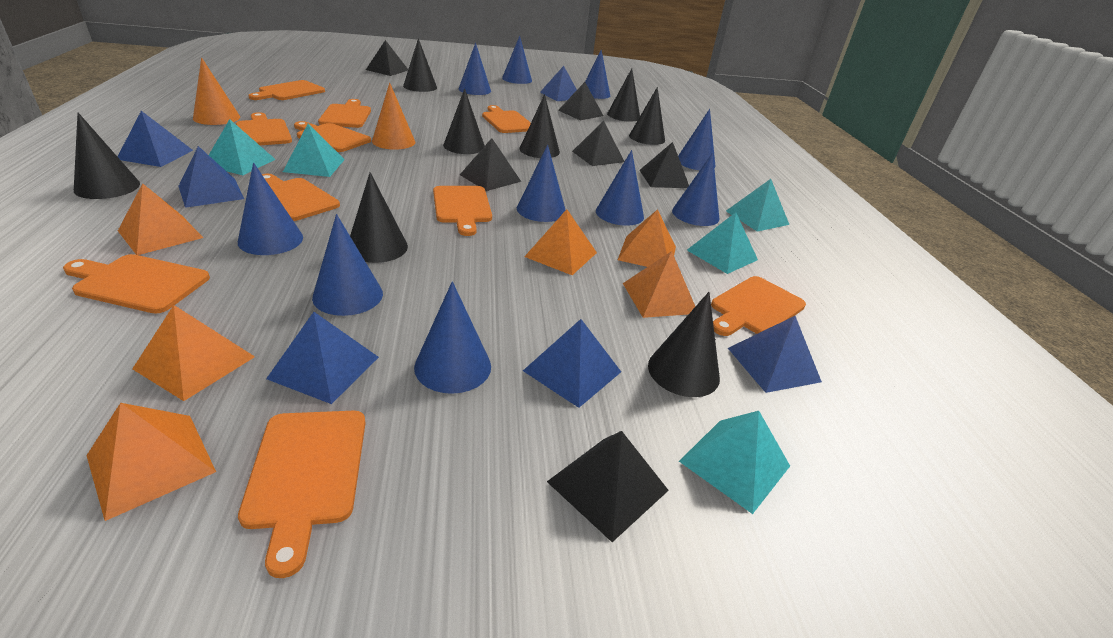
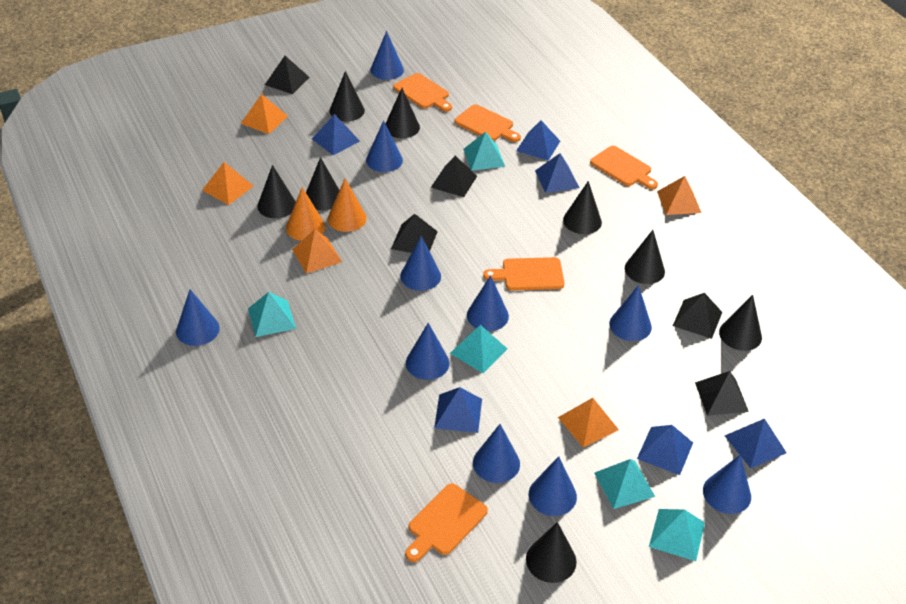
black pyramid: 6 -> 5
orange cutting board: 10 -> 5
orange pyramid: 6 -> 5

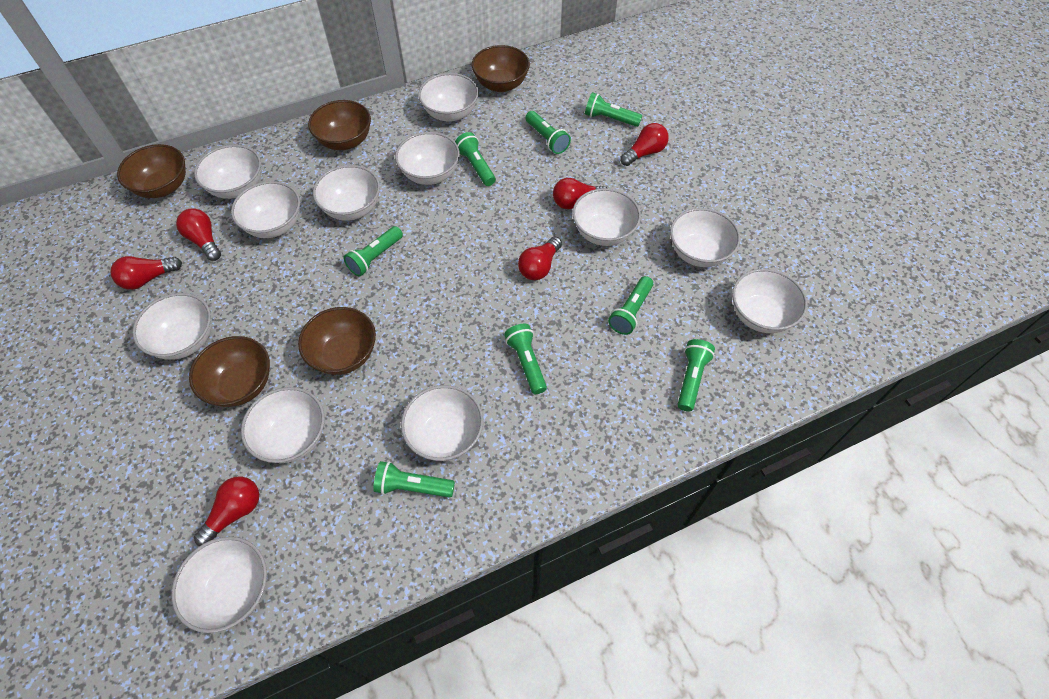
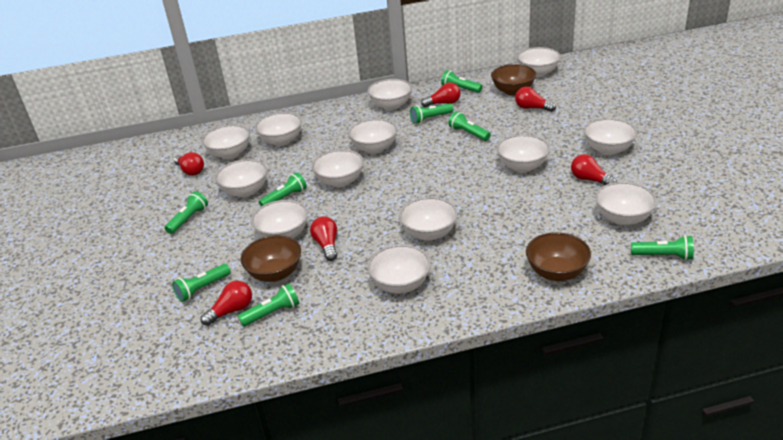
brown bowl: 5 -> 3
white bowl: 12 -> 13

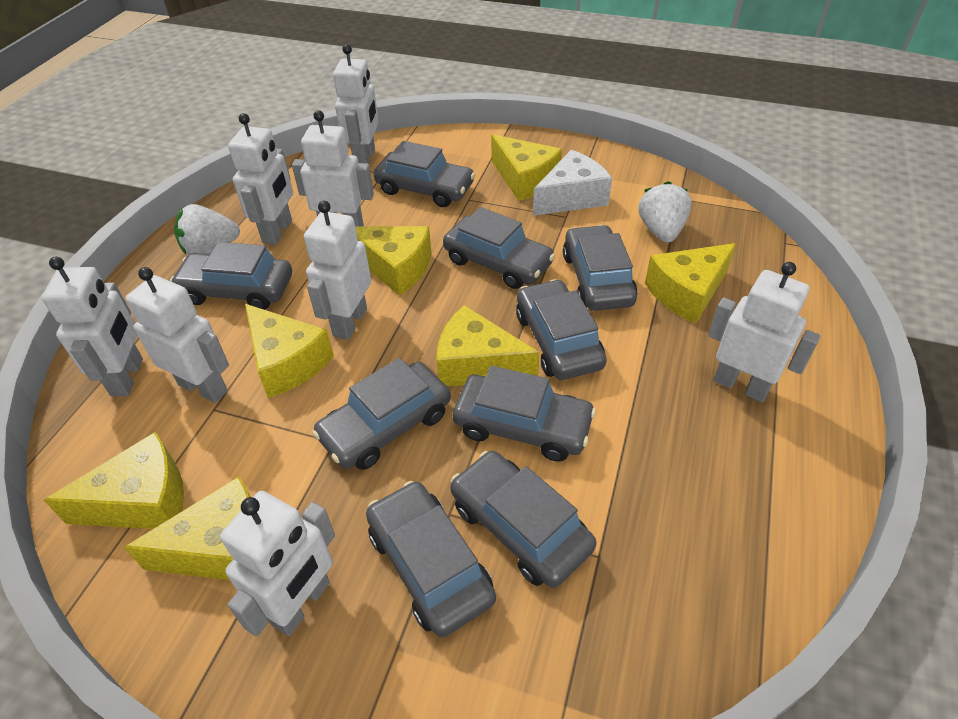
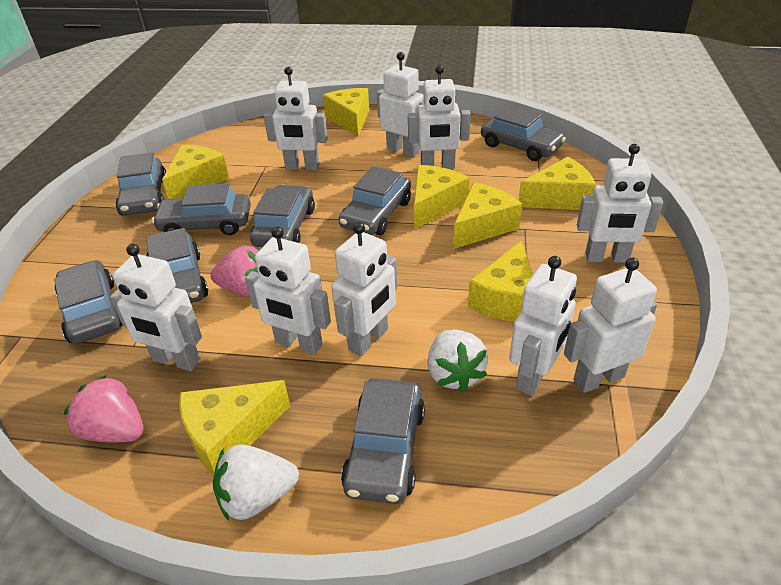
grey car: 9 -> 8
pink strawberry: 0 -> 2
white cheese: 1 -> 0
white robot: 8 -> 9

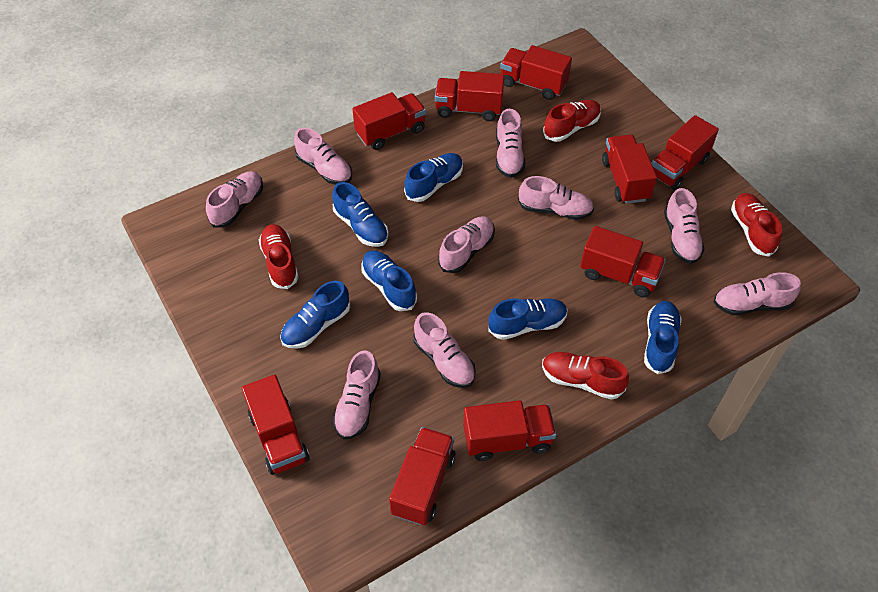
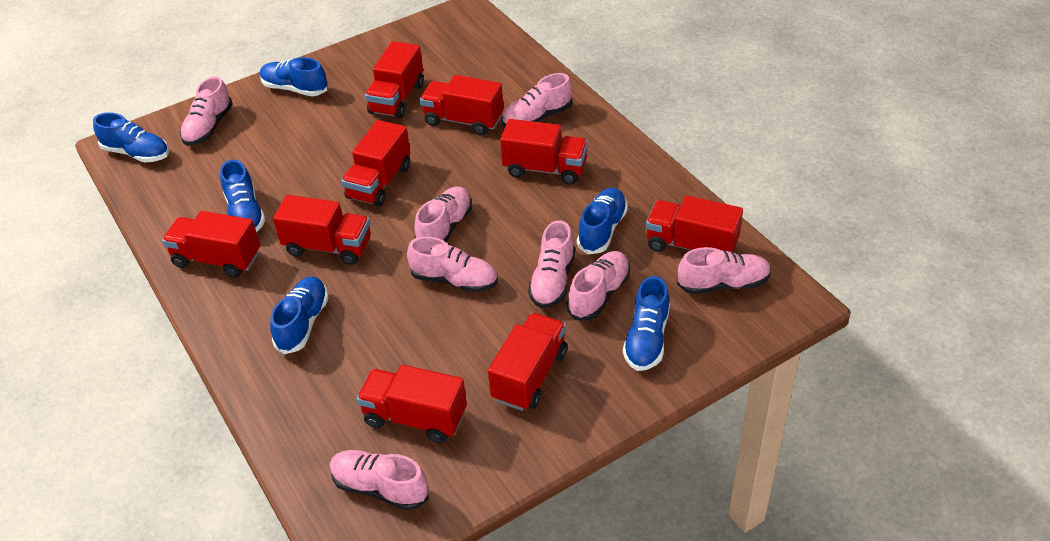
pink shoe: 9 -> 8
red shoe: 4 -> 0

________________________

What to produce -> Only the lines from the one containing "orange pyramid: 6 -> 5" through the final line of the listing should be reproduced, exactly and with no pictures.

Answer below ->
orange pyramid: 6 -> 5

brown bowl: 5 -> 3
white bowl: 12 -> 13

grey car: 9 -> 8
pink strawberry: 0 -> 2
white cheese: 1 -> 0
white robot: 8 -> 9

pink shoe: 9 -> 8
red shoe: 4 -> 0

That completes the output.